→ **Problem details**:
Please give back only the lines below from the one containing "(550, 399) = (486, 304): grey capsule -> none" to the one containing "(847, 500) = (161, 353): purple", each repeated word for word, both ends included.

→ **Exercise data**:
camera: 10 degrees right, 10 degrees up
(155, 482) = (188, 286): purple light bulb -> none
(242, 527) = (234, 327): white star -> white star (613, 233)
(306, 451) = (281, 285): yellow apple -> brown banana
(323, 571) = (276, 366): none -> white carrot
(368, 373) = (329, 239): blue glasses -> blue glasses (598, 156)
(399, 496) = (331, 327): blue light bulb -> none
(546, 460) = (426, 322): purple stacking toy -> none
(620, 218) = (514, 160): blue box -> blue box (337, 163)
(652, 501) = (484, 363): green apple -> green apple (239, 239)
---
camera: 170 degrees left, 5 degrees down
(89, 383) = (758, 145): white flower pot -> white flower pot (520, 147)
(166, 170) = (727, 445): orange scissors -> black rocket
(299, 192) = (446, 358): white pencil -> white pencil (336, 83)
...
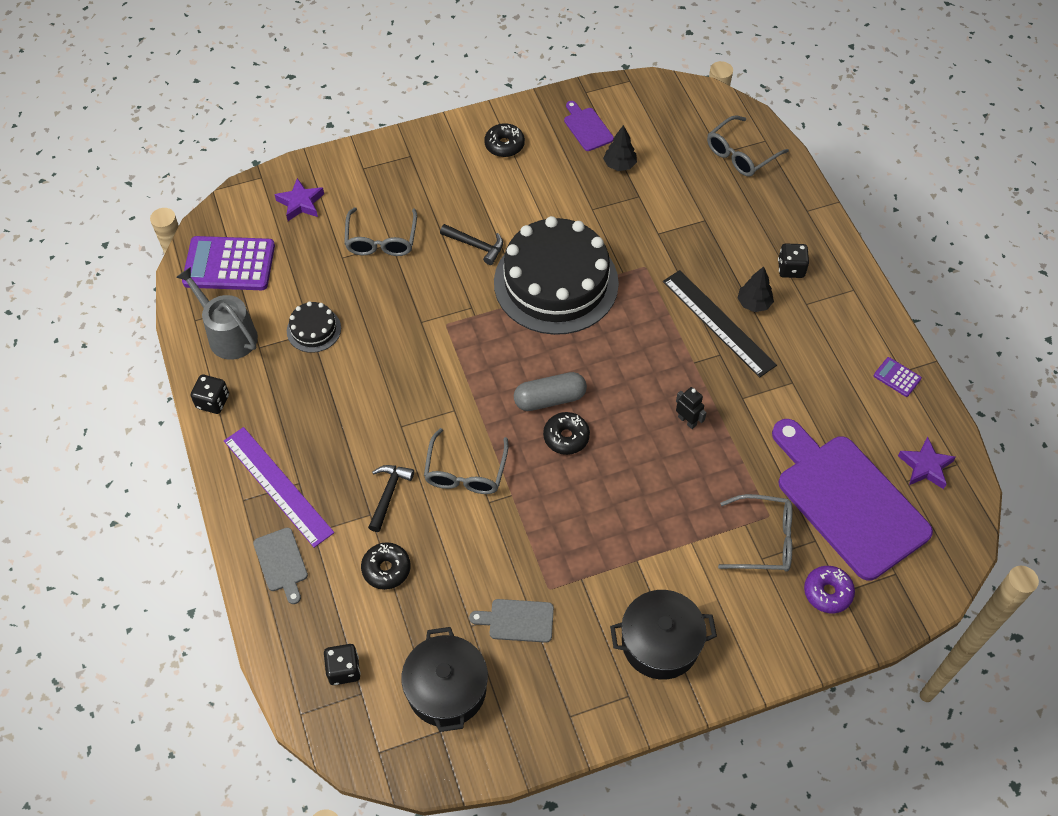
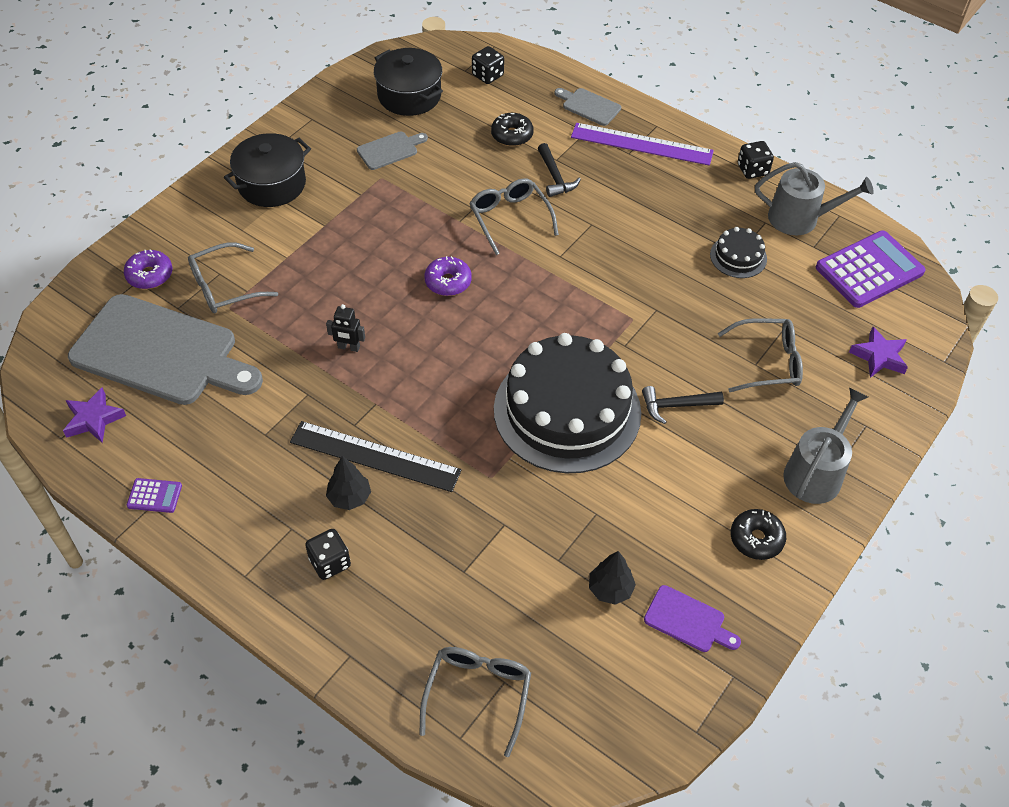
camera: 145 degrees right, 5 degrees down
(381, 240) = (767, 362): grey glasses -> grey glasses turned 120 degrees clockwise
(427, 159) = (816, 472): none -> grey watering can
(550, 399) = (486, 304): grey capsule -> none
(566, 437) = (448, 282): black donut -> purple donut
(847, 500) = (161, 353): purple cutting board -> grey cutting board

→ **Task response**:
(550, 399) = (486, 304): grey capsule -> none
(566, 437) = (448, 282): black donut -> purple donut
(847, 500) = (161, 353): purple cutting board -> grey cutting board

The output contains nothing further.